Work instructions — When you reach the line containing "U35: buffer (in" in the data below, begin returning lines exactly as written, and stop once the line containing "C7: 4.7nF (0V, RAMP) -> 330nF (0V, RAMP)" has been returned.

Information —
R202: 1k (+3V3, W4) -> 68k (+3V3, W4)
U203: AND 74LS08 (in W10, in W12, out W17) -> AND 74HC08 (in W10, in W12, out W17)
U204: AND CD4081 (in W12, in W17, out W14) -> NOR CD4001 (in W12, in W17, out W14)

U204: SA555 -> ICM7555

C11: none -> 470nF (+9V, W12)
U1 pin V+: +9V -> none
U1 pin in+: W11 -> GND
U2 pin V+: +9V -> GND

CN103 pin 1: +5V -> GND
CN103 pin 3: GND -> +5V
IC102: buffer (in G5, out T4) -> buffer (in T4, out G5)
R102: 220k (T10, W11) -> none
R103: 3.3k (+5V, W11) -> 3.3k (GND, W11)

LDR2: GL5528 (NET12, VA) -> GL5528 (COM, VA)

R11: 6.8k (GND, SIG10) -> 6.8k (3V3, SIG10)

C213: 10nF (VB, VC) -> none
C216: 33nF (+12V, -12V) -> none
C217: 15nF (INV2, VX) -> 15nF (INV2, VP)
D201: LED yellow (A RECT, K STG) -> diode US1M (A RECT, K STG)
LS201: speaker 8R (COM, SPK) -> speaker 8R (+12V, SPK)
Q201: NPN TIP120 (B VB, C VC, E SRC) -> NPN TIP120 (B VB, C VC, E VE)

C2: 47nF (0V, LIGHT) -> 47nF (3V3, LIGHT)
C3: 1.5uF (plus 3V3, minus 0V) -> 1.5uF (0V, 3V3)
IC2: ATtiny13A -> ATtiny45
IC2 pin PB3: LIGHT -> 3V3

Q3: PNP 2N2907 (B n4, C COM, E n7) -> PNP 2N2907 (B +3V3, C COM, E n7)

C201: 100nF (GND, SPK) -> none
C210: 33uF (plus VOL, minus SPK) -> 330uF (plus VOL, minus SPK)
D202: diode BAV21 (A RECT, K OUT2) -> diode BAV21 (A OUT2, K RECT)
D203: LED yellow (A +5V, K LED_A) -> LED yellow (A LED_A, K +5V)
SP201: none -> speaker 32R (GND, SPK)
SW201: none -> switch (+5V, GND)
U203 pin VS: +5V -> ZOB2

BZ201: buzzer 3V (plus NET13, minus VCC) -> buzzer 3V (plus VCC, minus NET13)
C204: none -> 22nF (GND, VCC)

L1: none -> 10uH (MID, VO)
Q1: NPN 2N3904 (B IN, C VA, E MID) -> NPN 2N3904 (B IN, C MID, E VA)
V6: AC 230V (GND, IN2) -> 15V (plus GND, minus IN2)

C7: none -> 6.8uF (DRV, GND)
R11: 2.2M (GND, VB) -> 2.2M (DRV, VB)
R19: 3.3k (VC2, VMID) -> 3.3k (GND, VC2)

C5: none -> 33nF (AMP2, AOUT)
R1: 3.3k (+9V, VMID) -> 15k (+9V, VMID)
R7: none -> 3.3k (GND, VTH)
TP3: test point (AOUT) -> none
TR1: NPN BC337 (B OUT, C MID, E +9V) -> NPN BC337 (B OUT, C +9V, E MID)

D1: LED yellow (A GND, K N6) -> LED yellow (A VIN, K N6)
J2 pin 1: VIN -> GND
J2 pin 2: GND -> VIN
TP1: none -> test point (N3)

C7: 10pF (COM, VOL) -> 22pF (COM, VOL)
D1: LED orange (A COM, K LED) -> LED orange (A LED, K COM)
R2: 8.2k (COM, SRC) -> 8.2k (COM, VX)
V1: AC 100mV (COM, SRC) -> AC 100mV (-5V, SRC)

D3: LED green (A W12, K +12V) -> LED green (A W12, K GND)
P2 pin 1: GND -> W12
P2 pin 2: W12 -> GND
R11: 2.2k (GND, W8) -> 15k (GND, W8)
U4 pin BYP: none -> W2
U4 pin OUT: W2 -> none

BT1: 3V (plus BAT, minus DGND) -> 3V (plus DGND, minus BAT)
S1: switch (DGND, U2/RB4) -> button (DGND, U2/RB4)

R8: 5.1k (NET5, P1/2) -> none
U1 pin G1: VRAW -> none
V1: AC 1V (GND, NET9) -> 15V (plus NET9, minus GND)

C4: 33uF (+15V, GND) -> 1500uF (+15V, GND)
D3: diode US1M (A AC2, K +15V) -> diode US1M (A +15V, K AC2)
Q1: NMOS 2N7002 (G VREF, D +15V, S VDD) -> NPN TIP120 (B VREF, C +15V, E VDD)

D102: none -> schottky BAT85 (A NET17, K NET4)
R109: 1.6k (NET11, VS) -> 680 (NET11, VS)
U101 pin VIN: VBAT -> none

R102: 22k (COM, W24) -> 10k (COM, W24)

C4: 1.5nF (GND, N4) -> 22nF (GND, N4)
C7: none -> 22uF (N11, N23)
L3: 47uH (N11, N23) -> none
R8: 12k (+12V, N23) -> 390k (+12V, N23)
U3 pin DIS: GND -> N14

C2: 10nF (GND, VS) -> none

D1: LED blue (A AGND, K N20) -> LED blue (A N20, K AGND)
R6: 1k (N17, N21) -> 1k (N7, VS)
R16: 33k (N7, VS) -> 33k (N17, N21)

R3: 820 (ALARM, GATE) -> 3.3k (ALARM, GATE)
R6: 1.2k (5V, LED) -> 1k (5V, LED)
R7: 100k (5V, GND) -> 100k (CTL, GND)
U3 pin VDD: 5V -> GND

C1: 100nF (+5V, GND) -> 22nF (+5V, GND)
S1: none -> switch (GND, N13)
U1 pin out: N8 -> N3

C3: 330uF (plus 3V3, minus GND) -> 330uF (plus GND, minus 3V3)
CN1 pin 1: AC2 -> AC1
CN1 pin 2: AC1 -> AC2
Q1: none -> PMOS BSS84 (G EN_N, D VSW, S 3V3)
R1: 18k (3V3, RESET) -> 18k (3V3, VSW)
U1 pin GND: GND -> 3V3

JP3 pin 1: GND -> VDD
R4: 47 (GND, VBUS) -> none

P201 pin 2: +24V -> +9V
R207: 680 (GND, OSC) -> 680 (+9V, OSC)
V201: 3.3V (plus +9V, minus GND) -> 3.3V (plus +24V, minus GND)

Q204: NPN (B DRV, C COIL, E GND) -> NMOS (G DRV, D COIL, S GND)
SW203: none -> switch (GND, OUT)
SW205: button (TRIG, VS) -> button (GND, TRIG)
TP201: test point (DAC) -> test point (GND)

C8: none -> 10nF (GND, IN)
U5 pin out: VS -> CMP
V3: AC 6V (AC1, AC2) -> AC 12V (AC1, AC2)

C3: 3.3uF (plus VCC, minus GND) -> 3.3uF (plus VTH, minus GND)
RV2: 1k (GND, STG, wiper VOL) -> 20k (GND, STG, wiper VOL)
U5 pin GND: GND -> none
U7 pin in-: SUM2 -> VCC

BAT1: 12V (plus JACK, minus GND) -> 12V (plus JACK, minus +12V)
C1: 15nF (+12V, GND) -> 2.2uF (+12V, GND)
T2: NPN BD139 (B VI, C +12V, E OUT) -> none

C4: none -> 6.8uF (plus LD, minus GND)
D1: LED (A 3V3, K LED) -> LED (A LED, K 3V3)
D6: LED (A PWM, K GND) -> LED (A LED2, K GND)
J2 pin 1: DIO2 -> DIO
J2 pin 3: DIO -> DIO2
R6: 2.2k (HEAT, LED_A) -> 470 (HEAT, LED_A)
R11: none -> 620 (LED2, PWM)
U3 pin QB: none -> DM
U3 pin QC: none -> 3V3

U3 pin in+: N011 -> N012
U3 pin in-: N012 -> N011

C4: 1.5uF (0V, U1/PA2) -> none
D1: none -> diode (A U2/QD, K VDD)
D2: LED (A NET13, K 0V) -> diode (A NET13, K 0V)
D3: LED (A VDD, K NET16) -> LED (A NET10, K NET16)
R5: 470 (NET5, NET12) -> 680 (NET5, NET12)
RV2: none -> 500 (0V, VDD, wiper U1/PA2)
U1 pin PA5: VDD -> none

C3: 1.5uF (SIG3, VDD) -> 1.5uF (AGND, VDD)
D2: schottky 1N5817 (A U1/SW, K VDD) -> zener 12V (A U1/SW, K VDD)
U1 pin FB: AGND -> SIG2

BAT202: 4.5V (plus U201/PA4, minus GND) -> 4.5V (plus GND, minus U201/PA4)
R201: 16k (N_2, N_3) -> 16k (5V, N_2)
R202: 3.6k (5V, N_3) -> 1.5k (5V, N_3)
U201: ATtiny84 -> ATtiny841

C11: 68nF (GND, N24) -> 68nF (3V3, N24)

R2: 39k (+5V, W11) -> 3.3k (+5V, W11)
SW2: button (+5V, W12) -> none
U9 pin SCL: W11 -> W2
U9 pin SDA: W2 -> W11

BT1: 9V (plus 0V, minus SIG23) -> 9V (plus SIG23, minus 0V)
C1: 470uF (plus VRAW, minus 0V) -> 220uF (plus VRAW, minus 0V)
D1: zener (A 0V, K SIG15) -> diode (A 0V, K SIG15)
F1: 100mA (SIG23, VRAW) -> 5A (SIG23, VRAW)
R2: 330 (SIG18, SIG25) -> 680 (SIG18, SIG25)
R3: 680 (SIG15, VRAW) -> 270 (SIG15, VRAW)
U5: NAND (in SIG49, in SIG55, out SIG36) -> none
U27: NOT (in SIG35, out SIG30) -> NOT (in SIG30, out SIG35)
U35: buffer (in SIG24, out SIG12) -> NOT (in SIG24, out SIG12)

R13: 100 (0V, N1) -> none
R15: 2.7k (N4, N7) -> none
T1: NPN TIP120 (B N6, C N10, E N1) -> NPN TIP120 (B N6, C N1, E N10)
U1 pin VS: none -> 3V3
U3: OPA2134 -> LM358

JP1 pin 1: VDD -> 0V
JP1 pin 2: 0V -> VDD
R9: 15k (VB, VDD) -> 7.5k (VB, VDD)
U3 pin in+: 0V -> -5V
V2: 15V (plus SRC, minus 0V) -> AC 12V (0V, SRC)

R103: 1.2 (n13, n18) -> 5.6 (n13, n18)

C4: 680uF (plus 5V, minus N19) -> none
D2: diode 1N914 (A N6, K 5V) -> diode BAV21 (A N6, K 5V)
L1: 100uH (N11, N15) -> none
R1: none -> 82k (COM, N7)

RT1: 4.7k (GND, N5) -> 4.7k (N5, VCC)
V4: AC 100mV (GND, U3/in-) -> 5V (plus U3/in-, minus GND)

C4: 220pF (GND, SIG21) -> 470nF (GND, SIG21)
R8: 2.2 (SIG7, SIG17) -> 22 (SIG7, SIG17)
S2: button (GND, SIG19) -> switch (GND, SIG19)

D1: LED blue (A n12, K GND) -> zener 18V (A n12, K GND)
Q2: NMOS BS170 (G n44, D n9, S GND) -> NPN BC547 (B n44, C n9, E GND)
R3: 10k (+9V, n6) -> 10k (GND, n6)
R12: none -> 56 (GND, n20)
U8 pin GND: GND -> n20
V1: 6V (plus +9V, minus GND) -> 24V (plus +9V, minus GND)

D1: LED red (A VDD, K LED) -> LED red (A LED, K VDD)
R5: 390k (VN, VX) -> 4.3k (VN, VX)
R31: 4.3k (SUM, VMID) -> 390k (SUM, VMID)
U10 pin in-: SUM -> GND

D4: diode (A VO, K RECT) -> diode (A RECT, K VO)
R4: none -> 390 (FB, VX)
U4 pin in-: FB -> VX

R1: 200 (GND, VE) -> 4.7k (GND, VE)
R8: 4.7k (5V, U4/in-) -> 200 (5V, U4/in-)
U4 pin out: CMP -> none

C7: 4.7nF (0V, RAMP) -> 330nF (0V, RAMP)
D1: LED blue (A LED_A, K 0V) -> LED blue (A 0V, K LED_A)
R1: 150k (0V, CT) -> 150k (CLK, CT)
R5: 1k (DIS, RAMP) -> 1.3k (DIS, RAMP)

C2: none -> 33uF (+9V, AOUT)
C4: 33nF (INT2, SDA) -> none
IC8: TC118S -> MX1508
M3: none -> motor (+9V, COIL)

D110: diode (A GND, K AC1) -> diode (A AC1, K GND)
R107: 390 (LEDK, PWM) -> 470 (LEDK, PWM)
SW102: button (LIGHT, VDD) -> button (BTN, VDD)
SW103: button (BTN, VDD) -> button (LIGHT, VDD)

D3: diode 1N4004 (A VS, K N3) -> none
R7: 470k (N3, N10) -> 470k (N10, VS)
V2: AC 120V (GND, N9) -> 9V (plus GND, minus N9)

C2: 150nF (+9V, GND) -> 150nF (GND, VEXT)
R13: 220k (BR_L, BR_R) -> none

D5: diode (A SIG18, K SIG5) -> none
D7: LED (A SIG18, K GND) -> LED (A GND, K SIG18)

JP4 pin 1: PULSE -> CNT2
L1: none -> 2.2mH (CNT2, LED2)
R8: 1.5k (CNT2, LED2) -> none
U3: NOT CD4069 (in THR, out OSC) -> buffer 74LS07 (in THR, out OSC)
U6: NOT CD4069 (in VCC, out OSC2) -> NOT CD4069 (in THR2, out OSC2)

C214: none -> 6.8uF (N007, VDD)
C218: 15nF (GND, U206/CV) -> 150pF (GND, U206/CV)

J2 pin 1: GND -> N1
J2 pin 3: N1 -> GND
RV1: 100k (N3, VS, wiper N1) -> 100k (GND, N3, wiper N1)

Written answer —
U35: buffer (in SIG24, out SIG12) -> NOT (in SIG24, out SIG12)

R13: 100 (0V, N1) -> none
R15: 2.7k (N4, N7) -> none
T1: NPN TIP120 (B N6, C N10, E N1) -> NPN TIP120 (B N6, C N1, E N10)
U1 pin VS: none -> 3V3
U3: OPA2134 -> LM358

JP1 pin 1: VDD -> 0V
JP1 pin 2: 0V -> VDD
R9: 15k (VB, VDD) -> 7.5k (VB, VDD)
U3 pin in+: 0V -> -5V
V2: 15V (plus SRC, minus 0V) -> AC 12V (0V, SRC)

R103: 1.2 (n13, n18) -> 5.6 (n13, n18)

C4: 680uF (plus 5V, minus N19) -> none
D2: diode 1N914 (A N6, K 5V) -> diode BAV21 (A N6, K 5V)
L1: 100uH (N11, N15) -> none
R1: none -> 82k (COM, N7)

RT1: 4.7k (GND, N5) -> 4.7k (N5, VCC)
V4: AC 100mV (GND, U3/in-) -> 5V (plus U3/in-, minus GND)

C4: 220pF (GND, SIG21) -> 470nF (GND, SIG21)
R8: 2.2 (SIG7, SIG17) -> 22 (SIG7, SIG17)
S2: button (GND, SIG19) -> switch (GND, SIG19)

D1: LED blue (A n12, K GND) -> zener 18V (A n12, K GND)
Q2: NMOS BS170 (G n44, D n9, S GND) -> NPN BC547 (B n44, C n9, E GND)
R3: 10k (+9V, n6) -> 10k (GND, n6)
R12: none -> 56 (GND, n20)
U8 pin GND: GND -> n20
V1: 6V (plus +9V, minus GND) -> 24V (plus +9V, minus GND)

D1: LED red (A VDD, K LED) -> LED red (A LED, K VDD)
R5: 390k (VN, VX) -> 4.3k (VN, VX)
R31: 4.3k (SUM, VMID) -> 390k (SUM, VMID)
U10 pin in-: SUM -> GND

D4: diode (A VO, K RECT) -> diode (A RECT, K VO)
R4: none -> 390 (FB, VX)
U4 pin in-: FB -> VX

R1: 200 (GND, VE) -> 4.7k (GND, VE)
R8: 4.7k (5V, U4/in-) -> 200 (5V, U4/in-)
U4 pin out: CMP -> none

C7: 4.7nF (0V, RAMP) -> 330nF (0V, RAMP)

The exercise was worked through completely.